**What is needed:** Exact reproduction of all the data is needed.

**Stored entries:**
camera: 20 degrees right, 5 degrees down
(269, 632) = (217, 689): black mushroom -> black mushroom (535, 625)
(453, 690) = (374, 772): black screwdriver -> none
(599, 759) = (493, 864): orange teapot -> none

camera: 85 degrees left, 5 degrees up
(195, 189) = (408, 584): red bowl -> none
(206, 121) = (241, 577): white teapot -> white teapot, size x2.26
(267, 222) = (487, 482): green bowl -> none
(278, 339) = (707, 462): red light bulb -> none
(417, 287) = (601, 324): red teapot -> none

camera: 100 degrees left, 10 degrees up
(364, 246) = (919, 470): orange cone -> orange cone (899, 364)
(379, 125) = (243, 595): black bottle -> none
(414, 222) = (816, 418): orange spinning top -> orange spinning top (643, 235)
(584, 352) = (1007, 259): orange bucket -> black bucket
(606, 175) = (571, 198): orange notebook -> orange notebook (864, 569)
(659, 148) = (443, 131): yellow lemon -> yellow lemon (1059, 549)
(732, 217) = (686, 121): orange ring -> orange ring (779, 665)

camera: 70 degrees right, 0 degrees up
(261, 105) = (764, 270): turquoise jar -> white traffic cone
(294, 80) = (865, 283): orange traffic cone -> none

**Answer to this exercise:**
camera: 20 degrees right, 5 degrees down
(269, 632) = (217, 689): black mushroom -> black mushroom (535, 625)
(453, 690) = (374, 772): black screwdriver -> none
(599, 759) = (493, 864): orange teapot -> none

camera: 85 degrees left, 5 degrees up
(195, 189) = (408, 584): red bowl -> none
(206, 121) = (241, 577): white teapot -> white teapot, size x2.26
(267, 222) = (487, 482): green bowl -> none
(278, 339) = (707, 462): red light bulb -> none
(417, 287) = (601, 324): red teapot -> none

camera: 100 degrees left, 10 degrees up
(364, 246) = (919, 470): orange cone -> orange cone (899, 364)
(379, 125) = (243, 595): black bottle -> none
(414, 222) = (816, 418): orange spinning top -> orange spinning top (643, 235)
(584, 352) = (1007, 259): orange bucket -> black bucket
(606, 175) = (571, 198): orange notebook -> orange notebook (864, 569)
(659, 148) = (443, 131): yellow lemon -> yellow lemon (1059, 549)
(732, 217) = (686, 121): orange ring -> orange ring (779, 665)

camera: 70 degrees right, 0 degrees up
(261, 105) = (764, 270): turquoise jar -> white traffic cone
(294, 80) = (865, 283): orange traffic cone -> none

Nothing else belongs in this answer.